▶ [Problem to work on]: From the line below that contains "BT1 pin GND: VIN -> GND" to the line that contains "PIR3 pin VCC: none -> 5V", repeat every line exactly, both ends included, and nothing else.

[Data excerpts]
══════════
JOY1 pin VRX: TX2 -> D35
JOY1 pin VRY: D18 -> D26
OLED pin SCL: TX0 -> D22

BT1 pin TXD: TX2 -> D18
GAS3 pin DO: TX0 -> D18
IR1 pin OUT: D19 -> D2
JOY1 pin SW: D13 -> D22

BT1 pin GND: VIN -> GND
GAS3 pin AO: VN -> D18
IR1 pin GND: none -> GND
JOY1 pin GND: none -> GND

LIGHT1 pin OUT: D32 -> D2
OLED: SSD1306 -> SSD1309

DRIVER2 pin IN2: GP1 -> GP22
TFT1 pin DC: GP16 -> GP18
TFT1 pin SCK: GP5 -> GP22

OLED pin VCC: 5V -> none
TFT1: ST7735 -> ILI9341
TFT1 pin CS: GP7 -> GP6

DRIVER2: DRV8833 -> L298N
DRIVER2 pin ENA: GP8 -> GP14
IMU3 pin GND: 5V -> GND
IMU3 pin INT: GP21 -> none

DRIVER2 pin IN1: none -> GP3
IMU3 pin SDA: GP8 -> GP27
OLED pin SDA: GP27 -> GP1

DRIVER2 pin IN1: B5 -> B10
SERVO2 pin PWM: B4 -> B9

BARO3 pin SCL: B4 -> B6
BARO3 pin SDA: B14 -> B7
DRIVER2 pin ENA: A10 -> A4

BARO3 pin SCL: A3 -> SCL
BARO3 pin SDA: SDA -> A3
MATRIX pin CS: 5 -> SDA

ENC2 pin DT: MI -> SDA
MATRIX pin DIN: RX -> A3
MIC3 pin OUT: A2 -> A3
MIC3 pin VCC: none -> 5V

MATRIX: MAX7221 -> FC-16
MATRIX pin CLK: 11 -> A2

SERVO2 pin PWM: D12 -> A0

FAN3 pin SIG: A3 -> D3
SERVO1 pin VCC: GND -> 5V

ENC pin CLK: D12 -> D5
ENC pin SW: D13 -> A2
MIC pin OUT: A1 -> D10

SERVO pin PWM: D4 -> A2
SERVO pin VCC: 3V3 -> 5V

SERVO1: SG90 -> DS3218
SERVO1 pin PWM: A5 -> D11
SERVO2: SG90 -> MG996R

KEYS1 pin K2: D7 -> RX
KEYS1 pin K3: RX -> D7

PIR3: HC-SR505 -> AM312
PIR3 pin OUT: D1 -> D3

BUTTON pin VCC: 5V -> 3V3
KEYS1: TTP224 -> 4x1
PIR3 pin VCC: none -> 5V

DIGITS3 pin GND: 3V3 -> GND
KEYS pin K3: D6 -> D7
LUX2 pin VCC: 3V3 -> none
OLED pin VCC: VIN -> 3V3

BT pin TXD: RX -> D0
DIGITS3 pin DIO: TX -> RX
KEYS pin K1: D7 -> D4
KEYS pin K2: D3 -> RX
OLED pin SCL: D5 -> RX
══════════
▶ [Solution to the problem]:
BT1 pin GND: VIN -> GND
GAS3 pin AO: VN -> D18
IR1 pin GND: none -> GND
JOY1 pin GND: none -> GND

LIGHT1 pin OUT: D32 -> D2
OLED: SSD1306 -> SSD1309

DRIVER2 pin IN2: GP1 -> GP22
TFT1 pin DC: GP16 -> GP18
TFT1 pin SCK: GP5 -> GP22

OLED pin VCC: 5V -> none
TFT1: ST7735 -> ILI9341
TFT1 pin CS: GP7 -> GP6

DRIVER2: DRV8833 -> L298N
DRIVER2 pin ENA: GP8 -> GP14
IMU3 pin GND: 5V -> GND
IMU3 pin INT: GP21 -> none

DRIVER2 pin IN1: none -> GP3
IMU3 pin SDA: GP8 -> GP27
OLED pin SDA: GP27 -> GP1

DRIVER2 pin IN1: B5 -> B10
SERVO2 pin PWM: B4 -> B9

BARO3 pin SCL: B4 -> B6
BARO3 pin SDA: B14 -> B7
DRIVER2 pin ENA: A10 -> A4

BARO3 pin SCL: A3 -> SCL
BARO3 pin SDA: SDA -> A3
MATRIX pin CS: 5 -> SDA

ENC2 pin DT: MI -> SDA
MATRIX pin DIN: RX -> A3
MIC3 pin OUT: A2 -> A3
MIC3 pin VCC: none -> 5V

MATRIX: MAX7221 -> FC-16
MATRIX pin CLK: 11 -> A2

SERVO2 pin PWM: D12 -> A0

FAN3 pin SIG: A3 -> D3
SERVO1 pin VCC: GND -> 5V

ENC pin CLK: D12 -> D5
ENC pin SW: D13 -> A2
MIC pin OUT: A1 -> D10

SERVO pin PWM: D4 -> A2
SERVO pin VCC: 3V3 -> 5V

SERVO1: SG90 -> DS3218
SERVO1 pin PWM: A5 -> D11
SERVO2: SG90 -> MG996R

KEYS1 pin K2: D7 -> RX
KEYS1 pin K3: RX -> D7

PIR3: HC-SR505 -> AM312
PIR3 pin OUT: D1 -> D3

BUTTON pin VCC: 5V -> 3V3
KEYS1: TTP224 -> 4x1
PIR3 pin VCC: none -> 5V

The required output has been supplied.